Action item: Take the entries below and print only the lines from the one with "303,229 to 459,440" through the one with "plant (red) 276,196", exactly as they stand, both ends included.

***** Data

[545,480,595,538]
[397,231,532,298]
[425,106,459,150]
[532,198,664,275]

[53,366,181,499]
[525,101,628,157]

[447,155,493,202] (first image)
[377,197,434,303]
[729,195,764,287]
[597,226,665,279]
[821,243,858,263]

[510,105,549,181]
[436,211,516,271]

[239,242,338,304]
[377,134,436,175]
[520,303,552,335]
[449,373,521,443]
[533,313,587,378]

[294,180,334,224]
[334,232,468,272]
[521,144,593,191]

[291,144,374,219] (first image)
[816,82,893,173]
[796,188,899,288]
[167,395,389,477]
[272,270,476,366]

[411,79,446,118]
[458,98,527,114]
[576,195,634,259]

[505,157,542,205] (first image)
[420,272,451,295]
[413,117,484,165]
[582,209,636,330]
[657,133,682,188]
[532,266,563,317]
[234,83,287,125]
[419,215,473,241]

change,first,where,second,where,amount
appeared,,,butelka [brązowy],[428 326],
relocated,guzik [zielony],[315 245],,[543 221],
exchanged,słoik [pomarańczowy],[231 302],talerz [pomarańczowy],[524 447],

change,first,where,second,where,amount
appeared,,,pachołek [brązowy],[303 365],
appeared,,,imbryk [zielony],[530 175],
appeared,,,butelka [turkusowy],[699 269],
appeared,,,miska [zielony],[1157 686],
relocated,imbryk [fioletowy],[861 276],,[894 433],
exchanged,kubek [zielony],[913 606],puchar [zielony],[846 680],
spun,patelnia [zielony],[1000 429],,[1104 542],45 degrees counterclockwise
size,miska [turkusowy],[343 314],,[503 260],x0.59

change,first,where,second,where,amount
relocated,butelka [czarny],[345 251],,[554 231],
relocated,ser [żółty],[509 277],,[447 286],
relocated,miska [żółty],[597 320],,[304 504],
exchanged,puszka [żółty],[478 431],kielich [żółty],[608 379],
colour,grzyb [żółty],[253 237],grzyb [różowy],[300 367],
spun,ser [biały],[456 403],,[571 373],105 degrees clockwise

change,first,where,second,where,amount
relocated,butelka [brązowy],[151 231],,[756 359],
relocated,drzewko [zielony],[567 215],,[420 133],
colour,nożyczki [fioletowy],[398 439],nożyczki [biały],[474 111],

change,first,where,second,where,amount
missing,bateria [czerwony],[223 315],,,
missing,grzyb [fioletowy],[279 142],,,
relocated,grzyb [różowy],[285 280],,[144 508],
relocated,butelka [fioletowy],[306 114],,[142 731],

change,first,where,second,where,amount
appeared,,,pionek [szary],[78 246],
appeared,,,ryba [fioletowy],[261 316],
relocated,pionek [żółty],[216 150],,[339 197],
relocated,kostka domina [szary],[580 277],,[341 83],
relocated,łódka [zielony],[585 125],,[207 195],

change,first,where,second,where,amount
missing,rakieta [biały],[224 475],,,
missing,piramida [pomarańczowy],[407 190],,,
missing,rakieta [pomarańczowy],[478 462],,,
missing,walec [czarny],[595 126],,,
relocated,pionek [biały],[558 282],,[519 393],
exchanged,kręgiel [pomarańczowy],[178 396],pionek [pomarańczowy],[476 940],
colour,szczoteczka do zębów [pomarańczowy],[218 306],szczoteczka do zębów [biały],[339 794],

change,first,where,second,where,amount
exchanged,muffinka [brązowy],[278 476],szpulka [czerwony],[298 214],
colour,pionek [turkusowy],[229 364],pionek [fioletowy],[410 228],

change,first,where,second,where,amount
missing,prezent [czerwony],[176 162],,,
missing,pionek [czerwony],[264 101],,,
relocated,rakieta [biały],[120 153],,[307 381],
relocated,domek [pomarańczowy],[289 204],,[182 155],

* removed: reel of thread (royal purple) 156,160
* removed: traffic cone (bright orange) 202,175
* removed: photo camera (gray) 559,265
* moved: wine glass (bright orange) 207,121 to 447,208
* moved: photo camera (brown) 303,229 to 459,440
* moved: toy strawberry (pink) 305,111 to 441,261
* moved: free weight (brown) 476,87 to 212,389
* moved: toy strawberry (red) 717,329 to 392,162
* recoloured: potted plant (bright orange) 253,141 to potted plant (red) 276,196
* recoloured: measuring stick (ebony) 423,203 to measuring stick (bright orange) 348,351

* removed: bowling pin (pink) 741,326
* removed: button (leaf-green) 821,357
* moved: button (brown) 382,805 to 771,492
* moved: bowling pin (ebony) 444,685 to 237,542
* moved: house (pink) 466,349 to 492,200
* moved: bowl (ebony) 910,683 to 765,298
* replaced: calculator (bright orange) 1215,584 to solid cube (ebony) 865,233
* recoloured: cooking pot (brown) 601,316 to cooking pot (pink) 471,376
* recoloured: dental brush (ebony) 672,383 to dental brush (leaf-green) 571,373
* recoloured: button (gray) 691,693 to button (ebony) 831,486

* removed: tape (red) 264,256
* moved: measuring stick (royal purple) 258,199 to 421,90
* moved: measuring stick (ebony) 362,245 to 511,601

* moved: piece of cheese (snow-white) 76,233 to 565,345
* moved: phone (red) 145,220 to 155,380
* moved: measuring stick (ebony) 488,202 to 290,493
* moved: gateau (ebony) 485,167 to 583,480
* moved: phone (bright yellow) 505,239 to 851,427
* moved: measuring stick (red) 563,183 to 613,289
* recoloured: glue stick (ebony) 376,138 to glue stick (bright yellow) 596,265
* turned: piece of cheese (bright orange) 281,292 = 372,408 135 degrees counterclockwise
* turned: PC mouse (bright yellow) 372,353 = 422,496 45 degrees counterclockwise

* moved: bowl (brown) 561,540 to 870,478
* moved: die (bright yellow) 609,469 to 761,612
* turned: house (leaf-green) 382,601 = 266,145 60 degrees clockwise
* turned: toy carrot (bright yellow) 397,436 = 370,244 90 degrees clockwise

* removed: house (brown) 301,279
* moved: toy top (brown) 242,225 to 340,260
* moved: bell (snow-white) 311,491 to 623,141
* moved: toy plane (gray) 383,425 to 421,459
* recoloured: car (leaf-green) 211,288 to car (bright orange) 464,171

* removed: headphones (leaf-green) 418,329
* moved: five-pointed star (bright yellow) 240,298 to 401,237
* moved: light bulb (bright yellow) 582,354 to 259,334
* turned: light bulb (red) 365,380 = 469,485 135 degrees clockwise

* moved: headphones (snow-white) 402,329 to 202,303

**********

Your solution:
* moved: photo camera (brown) 303,229 to 459,440
* moved: toy strawberry (pink) 305,111 to 441,261
* moved: free weight (brown) 476,87 to 212,389
* moved: toy strawberry (red) 717,329 to 392,162
* recoloured: potted plant (bright orange) 253,141 to potted plant (red) 276,196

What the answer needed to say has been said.